=== Section Start ===

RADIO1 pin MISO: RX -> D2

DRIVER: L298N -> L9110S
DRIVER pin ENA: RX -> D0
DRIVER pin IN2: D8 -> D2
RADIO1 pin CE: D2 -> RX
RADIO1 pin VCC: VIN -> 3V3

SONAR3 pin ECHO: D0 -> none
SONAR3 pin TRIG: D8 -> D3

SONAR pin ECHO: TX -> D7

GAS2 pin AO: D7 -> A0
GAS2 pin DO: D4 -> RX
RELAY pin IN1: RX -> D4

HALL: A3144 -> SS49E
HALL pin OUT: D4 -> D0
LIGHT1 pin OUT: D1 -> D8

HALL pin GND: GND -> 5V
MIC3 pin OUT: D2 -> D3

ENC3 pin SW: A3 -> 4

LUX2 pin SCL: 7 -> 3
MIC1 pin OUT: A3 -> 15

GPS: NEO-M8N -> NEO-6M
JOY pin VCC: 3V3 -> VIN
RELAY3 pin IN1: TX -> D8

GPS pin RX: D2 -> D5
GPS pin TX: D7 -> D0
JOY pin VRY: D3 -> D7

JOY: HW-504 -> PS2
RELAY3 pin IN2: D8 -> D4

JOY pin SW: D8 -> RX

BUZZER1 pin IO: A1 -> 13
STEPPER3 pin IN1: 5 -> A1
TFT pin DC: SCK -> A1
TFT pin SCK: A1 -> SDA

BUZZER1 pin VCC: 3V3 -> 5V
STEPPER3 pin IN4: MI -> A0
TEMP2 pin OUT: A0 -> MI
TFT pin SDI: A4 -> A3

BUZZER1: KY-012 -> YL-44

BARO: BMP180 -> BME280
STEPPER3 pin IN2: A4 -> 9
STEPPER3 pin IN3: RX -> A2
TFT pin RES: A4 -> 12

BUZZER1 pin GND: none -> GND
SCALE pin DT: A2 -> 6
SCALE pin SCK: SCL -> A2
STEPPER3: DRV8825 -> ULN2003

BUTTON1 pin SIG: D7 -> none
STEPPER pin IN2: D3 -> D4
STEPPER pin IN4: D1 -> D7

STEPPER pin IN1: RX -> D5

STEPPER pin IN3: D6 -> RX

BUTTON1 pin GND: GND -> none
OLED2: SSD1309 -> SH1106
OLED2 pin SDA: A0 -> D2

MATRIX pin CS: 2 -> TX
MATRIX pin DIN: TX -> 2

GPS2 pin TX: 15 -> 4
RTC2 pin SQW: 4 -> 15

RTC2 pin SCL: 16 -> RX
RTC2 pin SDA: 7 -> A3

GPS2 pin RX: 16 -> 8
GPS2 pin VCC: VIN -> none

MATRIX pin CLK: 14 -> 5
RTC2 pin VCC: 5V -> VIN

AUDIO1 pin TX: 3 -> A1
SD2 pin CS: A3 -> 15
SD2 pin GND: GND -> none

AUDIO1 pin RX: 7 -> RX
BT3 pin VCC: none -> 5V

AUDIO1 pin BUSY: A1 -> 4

=== Section End ===

▶ _EXERCISE OBJECTIVE_
Write the material above out again, exactly as it reads.

▶ _EXERCISE RESULT_
RADIO1 pin MISO: RX -> D2

DRIVER: L298N -> L9110S
DRIVER pin ENA: RX -> D0
DRIVER pin IN2: D8 -> D2
RADIO1 pin CE: D2 -> RX
RADIO1 pin VCC: VIN -> 3V3

SONAR3 pin ECHO: D0 -> none
SONAR3 pin TRIG: D8 -> D3

SONAR pin ECHO: TX -> D7

GAS2 pin AO: D7 -> A0
GAS2 pin DO: D4 -> RX
RELAY pin IN1: RX -> D4

HALL: A3144 -> SS49E
HALL pin OUT: D4 -> D0
LIGHT1 pin OUT: D1 -> D8

HALL pin GND: GND -> 5V
MIC3 pin OUT: D2 -> D3

ENC3 pin SW: A3 -> 4

LUX2 pin SCL: 7 -> 3
MIC1 pin OUT: A3 -> 15

GPS: NEO-M8N -> NEO-6M
JOY pin VCC: 3V3 -> VIN
RELAY3 pin IN1: TX -> D8

GPS pin RX: D2 -> D5
GPS pin TX: D7 -> D0
JOY pin VRY: D3 -> D7

JOY: HW-504 -> PS2
RELAY3 pin IN2: D8 -> D4

JOY pin SW: D8 -> RX

BUZZER1 pin IO: A1 -> 13
STEPPER3 pin IN1: 5 -> A1
TFT pin DC: SCK -> A1
TFT pin SCK: A1 -> SDA

BUZZER1 pin VCC: 3V3 -> 5V
STEPPER3 pin IN4: MI -> A0
TEMP2 pin OUT: A0 -> MI
TFT pin SDI: A4 -> A3

BUZZER1: KY-012 -> YL-44

BARO: BMP180 -> BME280
STEPPER3 pin IN2: A4 -> 9
STEPPER3 pin IN3: RX -> A2
TFT pin RES: A4 -> 12

BUZZER1 pin GND: none -> GND
SCALE pin DT: A2 -> 6
SCALE pin SCK: SCL -> A2
STEPPER3: DRV8825 -> ULN2003

BUTTON1 pin SIG: D7 -> none
STEPPER pin IN2: D3 -> D4
STEPPER pin IN4: D1 -> D7

STEPPER pin IN1: RX -> D5

STEPPER pin IN3: D6 -> RX

BUTTON1 pin GND: GND -> none
OLED2: SSD1309 -> SH1106
OLED2 pin SDA: A0 -> D2

MATRIX pin CS: 2 -> TX
MATRIX pin DIN: TX -> 2

GPS2 pin TX: 15 -> 4
RTC2 pin SQW: 4 -> 15

RTC2 pin SCL: 16 -> RX
RTC2 pin SDA: 7 -> A3

GPS2 pin RX: 16 -> 8
GPS2 pin VCC: VIN -> none

MATRIX pin CLK: 14 -> 5
RTC2 pin VCC: 5V -> VIN

AUDIO1 pin TX: 3 -> A1
SD2 pin CS: A3 -> 15
SD2 pin GND: GND -> none

AUDIO1 pin RX: 7 -> RX
BT3 pin VCC: none -> 5V

AUDIO1 pin BUSY: A1 -> 4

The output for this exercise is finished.